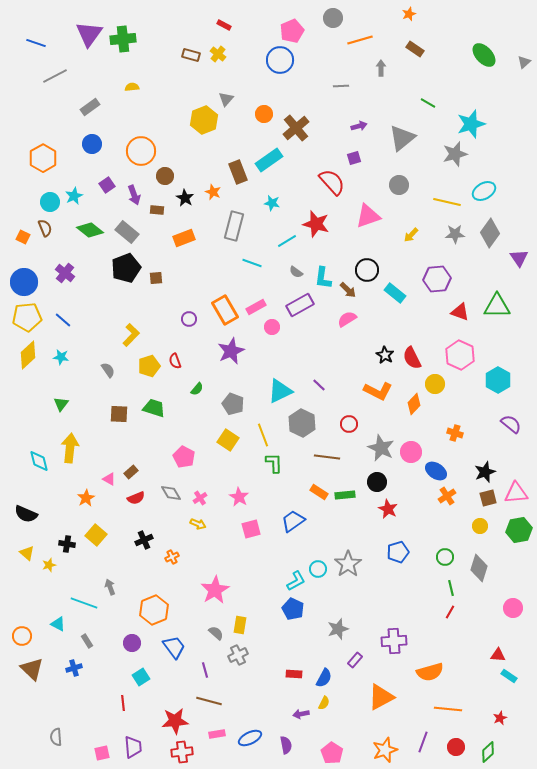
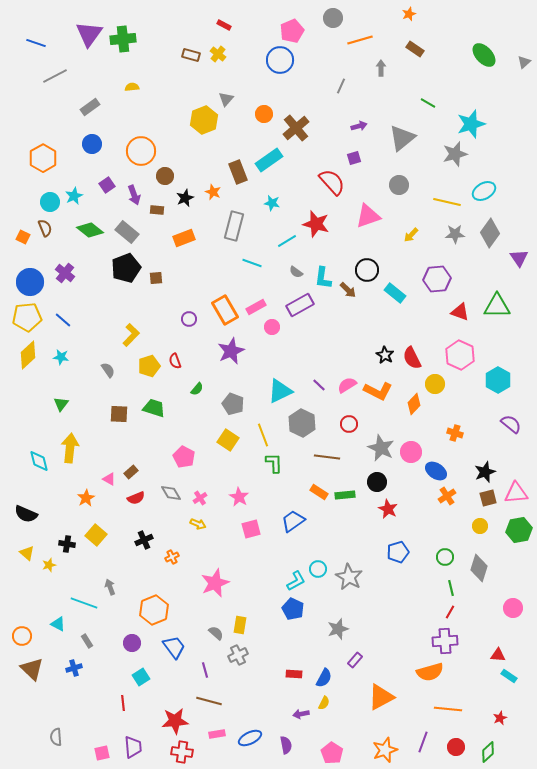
gray line at (341, 86): rotated 63 degrees counterclockwise
black star at (185, 198): rotated 18 degrees clockwise
blue circle at (24, 282): moved 6 px right
pink semicircle at (347, 319): moved 66 px down
gray star at (348, 564): moved 1 px right, 13 px down; rotated 8 degrees counterclockwise
pink star at (215, 590): moved 7 px up; rotated 8 degrees clockwise
purple cross at (394, 641): moved 51 px right
red cross at (182, 752): rotated 15 degrees clockwise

────────

**What this task involves:**
Omitting all pictures, copy the preceding entries without any alteration.

**Exercise result:**
gray line at (341, 86): rotated 63 degrees counterclockwise
black star at (185, 198): rotated 18 degrees clockwise
blue circle at (24, 282): moved 6 px right
pink semicircle at (347, 319): moved 66 px down
gray star at (348, 564): moved 1 px right, 13 px down; rotated 8 degrees counterclockwise
pink star at (215, 590): moved 7 px up; rotated 8 degrees clockwise
purple cross at (394, 641): moved 51 px right
red cross at (182, 752): rotated 15 degrees clockwise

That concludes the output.